Below are entries; copy exactly the lines from the one with "199 828 283" through the one with "192 618 235", both included, and leave out the rest.

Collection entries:

________

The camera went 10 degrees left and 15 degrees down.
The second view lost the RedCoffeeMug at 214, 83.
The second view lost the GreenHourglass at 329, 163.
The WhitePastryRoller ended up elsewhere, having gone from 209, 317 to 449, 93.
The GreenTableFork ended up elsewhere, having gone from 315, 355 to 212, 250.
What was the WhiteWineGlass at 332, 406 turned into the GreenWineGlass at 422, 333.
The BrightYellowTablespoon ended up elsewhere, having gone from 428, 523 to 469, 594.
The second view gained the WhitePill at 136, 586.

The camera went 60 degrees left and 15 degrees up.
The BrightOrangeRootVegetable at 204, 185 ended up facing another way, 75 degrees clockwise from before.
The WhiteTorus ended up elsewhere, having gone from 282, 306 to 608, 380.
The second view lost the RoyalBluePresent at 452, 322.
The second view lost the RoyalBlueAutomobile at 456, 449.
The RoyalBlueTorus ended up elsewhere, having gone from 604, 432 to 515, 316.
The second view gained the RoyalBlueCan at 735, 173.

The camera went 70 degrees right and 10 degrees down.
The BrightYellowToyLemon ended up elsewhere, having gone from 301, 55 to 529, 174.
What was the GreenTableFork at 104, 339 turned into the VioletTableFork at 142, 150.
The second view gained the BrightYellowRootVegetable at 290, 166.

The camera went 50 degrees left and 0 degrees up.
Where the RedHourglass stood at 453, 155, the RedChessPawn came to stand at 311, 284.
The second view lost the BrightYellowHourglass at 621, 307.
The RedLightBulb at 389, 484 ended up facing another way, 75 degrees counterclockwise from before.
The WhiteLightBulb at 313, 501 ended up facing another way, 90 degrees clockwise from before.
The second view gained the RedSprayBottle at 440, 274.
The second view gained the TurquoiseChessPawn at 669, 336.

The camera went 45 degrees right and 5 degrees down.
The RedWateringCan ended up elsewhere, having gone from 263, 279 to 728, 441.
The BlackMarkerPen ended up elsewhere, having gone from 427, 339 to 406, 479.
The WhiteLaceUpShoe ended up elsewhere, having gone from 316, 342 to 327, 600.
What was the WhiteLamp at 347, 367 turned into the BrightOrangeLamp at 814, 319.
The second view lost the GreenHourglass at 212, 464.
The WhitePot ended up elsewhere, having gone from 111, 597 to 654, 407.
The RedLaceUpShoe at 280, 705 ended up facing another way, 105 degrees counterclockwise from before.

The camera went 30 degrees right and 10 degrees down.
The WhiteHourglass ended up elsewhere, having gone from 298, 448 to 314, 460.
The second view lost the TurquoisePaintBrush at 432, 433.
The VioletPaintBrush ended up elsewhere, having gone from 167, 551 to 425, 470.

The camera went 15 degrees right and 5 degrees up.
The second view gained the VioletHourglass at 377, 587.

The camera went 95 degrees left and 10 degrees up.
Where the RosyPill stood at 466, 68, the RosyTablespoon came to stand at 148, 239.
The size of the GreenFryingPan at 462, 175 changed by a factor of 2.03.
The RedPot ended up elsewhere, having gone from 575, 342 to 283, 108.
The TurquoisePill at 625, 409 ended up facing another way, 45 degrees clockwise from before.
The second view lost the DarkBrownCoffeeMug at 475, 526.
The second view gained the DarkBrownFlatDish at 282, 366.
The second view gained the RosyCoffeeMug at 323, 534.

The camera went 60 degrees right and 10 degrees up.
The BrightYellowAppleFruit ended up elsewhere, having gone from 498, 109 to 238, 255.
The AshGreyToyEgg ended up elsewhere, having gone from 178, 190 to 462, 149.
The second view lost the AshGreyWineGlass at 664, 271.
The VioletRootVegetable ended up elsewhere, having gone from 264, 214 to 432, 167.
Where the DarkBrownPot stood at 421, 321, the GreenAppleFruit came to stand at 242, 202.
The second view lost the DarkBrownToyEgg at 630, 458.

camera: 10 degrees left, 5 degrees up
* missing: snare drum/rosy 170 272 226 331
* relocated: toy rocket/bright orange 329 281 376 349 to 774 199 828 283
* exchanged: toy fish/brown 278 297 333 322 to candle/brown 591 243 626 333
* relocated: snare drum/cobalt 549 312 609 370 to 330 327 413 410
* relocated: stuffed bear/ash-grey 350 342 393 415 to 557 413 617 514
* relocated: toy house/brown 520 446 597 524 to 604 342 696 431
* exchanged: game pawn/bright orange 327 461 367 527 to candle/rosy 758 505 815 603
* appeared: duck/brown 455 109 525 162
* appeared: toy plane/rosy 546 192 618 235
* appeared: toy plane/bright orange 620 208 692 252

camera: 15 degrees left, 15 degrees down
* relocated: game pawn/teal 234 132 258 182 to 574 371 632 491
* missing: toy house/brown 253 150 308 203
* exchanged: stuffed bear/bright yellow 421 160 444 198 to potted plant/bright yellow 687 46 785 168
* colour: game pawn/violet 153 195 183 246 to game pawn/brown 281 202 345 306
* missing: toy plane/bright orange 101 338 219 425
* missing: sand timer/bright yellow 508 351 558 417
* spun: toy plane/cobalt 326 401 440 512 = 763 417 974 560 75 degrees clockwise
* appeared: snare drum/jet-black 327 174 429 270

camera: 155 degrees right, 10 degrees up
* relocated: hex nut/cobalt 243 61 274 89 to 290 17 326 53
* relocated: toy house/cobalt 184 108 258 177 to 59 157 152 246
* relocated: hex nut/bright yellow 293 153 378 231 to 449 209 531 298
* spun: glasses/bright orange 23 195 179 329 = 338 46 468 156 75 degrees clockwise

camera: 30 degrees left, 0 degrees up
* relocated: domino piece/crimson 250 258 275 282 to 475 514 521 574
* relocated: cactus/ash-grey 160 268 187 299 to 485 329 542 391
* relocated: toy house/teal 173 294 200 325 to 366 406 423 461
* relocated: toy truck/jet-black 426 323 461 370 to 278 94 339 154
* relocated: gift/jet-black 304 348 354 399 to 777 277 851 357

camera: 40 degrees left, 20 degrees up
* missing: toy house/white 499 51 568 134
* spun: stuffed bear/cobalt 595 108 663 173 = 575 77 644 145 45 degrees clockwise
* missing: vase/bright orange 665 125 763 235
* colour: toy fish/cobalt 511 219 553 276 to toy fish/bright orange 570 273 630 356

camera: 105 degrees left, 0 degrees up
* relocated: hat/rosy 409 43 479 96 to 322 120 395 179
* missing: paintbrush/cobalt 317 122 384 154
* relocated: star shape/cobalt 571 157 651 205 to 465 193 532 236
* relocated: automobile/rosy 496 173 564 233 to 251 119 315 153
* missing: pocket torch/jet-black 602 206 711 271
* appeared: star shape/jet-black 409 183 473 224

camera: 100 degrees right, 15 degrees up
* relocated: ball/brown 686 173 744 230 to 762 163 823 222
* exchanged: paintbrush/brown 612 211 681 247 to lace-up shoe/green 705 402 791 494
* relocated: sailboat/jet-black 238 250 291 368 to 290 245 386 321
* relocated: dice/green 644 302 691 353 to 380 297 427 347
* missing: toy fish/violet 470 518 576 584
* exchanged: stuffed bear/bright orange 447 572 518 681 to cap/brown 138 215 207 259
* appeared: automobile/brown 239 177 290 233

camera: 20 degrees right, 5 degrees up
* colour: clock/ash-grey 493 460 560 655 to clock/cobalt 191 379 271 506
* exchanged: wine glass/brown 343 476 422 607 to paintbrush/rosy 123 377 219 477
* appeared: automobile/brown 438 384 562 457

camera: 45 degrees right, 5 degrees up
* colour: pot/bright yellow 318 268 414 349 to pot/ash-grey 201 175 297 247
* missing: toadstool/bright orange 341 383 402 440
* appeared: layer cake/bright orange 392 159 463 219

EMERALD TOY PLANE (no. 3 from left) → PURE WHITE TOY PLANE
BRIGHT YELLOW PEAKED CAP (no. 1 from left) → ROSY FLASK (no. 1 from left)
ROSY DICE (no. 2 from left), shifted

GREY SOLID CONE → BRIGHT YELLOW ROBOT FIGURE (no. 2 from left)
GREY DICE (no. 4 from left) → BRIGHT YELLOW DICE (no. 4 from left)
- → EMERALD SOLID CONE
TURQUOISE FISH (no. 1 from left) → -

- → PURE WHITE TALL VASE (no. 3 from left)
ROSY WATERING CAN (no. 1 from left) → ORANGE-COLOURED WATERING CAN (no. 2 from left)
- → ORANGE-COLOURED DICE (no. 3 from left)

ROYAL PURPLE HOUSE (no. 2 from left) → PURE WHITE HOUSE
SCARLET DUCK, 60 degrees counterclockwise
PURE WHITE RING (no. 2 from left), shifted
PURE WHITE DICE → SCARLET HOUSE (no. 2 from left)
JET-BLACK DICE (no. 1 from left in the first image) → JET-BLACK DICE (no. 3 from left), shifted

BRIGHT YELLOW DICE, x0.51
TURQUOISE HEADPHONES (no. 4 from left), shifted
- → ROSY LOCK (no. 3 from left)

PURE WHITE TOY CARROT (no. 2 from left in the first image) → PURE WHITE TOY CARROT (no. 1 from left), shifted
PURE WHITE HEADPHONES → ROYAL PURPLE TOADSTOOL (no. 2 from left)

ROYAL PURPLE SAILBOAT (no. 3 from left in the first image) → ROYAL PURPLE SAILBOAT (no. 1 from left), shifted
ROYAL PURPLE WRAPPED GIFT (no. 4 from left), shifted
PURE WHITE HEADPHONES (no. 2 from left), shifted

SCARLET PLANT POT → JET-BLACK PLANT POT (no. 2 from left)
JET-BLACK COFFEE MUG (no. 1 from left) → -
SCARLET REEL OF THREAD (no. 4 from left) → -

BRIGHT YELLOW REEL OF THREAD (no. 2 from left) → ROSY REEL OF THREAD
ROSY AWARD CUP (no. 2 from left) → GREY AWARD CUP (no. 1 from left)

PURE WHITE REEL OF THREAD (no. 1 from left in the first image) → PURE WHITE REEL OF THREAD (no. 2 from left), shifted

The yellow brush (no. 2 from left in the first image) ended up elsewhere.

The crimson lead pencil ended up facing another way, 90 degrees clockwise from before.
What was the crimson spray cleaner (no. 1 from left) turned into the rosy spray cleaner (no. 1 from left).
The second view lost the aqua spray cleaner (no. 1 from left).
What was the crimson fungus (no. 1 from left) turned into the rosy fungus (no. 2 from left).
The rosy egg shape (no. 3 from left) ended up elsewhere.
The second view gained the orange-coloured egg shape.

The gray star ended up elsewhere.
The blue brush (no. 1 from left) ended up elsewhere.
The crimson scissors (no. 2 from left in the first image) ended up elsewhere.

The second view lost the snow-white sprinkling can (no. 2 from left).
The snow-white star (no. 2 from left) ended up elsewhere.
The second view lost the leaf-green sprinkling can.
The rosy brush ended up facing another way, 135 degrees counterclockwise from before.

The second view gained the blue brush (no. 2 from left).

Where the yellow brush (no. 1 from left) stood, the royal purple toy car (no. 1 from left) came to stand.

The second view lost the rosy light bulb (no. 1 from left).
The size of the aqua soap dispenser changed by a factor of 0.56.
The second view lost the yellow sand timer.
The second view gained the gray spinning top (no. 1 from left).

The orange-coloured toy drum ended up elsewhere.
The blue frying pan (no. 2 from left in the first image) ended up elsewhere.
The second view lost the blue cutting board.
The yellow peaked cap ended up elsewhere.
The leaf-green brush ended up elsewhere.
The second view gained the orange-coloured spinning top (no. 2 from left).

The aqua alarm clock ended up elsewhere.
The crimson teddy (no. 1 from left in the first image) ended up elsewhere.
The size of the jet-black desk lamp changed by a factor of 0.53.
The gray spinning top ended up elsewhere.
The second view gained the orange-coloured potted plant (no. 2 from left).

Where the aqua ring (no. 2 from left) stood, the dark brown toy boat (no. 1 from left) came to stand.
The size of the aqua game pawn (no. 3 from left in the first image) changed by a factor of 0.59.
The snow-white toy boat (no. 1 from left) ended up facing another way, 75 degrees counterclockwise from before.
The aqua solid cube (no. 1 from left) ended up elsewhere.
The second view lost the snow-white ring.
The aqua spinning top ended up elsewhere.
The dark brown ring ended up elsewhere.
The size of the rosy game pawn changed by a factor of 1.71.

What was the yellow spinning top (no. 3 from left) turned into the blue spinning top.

________

== RESULT OF THE EXERCISE ==
* relocated: toy rocket/bright orange 329 281 376 349 to 774 199 828 283
* exchanged: toy fish/brown 278 297 333 322 to candle/brown 591 243 626 333
* relocated: snare drum/cobalt 549 312 609 370 to 330 327 413 410
* relocated: stuffed bear/ash-grey 350 342 393 415 to 557 413 617 514
* relocated: toy house/brown 520 446 597 524 to 604 342 696 431
* exchanged: game pawn/bright orange 327 461 367 527 to candle/rosy 758 505 815 603
* appeared: duck/brown 455 109 525 162
* appeared: toy plane/rosy 546 192 618 235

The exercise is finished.